(Entries taken from a collection)
Start of Block
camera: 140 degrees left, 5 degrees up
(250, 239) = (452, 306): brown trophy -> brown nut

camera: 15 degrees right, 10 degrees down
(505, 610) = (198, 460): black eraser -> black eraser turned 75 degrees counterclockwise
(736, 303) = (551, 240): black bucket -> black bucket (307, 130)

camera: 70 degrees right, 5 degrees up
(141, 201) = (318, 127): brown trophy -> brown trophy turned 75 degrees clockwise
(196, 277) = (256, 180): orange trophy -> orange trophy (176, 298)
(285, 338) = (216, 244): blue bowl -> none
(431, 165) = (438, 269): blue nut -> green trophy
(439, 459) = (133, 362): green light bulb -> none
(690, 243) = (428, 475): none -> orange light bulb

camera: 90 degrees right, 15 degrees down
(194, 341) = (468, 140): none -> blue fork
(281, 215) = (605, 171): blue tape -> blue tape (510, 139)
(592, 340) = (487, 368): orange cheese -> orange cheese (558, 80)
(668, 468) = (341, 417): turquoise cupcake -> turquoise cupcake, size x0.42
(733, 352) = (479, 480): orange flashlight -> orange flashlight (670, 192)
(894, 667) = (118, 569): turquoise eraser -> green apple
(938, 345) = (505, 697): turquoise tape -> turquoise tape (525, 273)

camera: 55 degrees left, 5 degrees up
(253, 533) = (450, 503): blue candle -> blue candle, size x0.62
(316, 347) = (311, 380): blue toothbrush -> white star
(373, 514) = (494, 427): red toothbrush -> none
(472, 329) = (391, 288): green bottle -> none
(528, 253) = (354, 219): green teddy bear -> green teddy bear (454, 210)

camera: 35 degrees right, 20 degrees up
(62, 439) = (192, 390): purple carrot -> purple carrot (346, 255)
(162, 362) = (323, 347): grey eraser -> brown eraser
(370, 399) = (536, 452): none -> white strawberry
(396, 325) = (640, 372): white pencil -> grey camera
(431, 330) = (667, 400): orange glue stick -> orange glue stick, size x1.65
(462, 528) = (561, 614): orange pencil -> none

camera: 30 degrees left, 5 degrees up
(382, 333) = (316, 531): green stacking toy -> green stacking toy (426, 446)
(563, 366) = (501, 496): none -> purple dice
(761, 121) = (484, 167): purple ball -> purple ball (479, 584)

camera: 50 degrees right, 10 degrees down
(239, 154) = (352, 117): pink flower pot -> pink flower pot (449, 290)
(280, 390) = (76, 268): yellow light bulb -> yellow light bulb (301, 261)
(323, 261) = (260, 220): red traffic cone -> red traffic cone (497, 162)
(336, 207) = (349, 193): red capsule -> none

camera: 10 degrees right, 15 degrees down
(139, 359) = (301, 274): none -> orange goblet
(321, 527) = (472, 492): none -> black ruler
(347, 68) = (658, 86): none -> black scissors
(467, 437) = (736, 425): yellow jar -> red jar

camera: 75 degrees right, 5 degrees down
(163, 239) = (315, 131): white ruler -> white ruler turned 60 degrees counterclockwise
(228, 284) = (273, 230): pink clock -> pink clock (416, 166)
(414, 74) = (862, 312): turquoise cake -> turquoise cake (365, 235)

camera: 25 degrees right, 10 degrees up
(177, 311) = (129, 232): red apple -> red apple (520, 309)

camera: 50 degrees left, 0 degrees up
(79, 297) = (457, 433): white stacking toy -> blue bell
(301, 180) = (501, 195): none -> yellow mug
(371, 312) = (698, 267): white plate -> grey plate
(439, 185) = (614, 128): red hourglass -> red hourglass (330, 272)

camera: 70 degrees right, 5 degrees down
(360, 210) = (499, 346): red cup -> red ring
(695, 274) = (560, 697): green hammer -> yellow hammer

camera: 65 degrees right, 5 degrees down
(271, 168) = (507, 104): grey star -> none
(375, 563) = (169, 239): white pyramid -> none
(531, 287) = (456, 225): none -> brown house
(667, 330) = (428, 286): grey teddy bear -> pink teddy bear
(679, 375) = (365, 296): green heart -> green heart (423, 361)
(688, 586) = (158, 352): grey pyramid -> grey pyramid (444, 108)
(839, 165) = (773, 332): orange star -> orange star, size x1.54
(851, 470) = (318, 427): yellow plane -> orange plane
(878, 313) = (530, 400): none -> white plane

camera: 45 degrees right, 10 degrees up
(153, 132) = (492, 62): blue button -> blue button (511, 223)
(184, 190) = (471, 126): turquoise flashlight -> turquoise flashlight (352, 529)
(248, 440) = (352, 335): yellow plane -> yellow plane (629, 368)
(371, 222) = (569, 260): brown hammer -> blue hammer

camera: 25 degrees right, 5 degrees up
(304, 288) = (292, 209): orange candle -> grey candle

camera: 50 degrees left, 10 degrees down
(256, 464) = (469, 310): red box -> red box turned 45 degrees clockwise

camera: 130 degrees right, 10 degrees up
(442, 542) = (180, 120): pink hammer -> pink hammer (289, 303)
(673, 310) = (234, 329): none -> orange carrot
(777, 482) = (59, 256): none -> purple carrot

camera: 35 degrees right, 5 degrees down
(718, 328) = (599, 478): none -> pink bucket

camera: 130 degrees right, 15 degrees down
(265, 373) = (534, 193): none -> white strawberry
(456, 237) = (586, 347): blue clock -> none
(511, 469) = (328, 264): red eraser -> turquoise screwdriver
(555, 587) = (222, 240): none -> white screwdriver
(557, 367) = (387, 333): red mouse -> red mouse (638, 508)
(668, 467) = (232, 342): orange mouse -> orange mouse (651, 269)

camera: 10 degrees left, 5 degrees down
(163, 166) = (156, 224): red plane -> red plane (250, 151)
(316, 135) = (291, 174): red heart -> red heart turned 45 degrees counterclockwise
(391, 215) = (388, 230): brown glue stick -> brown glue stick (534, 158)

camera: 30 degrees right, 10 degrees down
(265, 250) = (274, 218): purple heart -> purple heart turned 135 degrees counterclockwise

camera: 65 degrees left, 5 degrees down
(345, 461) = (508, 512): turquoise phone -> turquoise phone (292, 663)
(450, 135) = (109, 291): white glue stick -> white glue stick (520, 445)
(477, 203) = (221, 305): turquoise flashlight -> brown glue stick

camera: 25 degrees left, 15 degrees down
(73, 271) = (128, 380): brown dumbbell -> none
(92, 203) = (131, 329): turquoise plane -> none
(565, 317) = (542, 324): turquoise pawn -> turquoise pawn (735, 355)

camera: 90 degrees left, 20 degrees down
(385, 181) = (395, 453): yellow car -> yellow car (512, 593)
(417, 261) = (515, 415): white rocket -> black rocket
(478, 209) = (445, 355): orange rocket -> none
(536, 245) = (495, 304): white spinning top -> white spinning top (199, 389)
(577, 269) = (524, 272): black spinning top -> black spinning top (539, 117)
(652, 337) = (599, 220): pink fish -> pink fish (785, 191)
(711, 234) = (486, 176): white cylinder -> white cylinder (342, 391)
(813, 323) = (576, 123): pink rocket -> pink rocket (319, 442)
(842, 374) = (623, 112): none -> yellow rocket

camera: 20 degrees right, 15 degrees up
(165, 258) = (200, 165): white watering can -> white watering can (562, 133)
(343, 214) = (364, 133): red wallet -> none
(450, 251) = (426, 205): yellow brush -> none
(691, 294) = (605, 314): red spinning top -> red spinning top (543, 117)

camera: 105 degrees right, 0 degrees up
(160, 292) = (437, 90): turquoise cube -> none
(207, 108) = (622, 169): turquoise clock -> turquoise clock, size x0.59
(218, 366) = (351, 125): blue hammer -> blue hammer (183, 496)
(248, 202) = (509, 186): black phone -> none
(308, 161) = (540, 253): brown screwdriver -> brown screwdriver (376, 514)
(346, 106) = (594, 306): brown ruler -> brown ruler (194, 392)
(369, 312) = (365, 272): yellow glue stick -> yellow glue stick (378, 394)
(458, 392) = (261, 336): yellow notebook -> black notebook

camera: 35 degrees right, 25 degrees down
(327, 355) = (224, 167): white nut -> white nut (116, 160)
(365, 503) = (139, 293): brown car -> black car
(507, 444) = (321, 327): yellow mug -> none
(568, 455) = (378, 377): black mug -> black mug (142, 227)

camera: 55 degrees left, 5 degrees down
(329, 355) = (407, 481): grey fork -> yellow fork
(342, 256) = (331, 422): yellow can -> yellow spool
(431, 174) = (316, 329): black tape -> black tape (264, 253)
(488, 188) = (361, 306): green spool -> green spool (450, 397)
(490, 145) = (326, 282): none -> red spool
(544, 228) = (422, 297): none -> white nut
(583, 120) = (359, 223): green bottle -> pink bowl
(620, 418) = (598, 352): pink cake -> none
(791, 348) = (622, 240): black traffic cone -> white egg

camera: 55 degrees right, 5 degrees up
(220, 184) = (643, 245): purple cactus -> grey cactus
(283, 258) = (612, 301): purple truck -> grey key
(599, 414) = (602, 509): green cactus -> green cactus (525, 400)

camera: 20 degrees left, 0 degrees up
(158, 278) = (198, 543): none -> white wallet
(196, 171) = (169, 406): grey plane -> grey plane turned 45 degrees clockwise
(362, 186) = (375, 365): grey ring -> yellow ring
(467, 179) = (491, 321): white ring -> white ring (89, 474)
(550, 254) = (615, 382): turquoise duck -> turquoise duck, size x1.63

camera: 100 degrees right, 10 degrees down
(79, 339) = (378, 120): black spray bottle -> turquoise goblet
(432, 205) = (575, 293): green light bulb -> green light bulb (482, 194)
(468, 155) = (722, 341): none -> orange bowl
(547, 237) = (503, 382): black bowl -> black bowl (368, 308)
End of Block
TASK DIRECTIONS
The required answer is each line of the entries containing the string "strawberry".

EXERCISE RESPONSE
(370, 399) = (536, 452): none -> white strawberry
(265, 373) = (534, 193): none -> white strawberry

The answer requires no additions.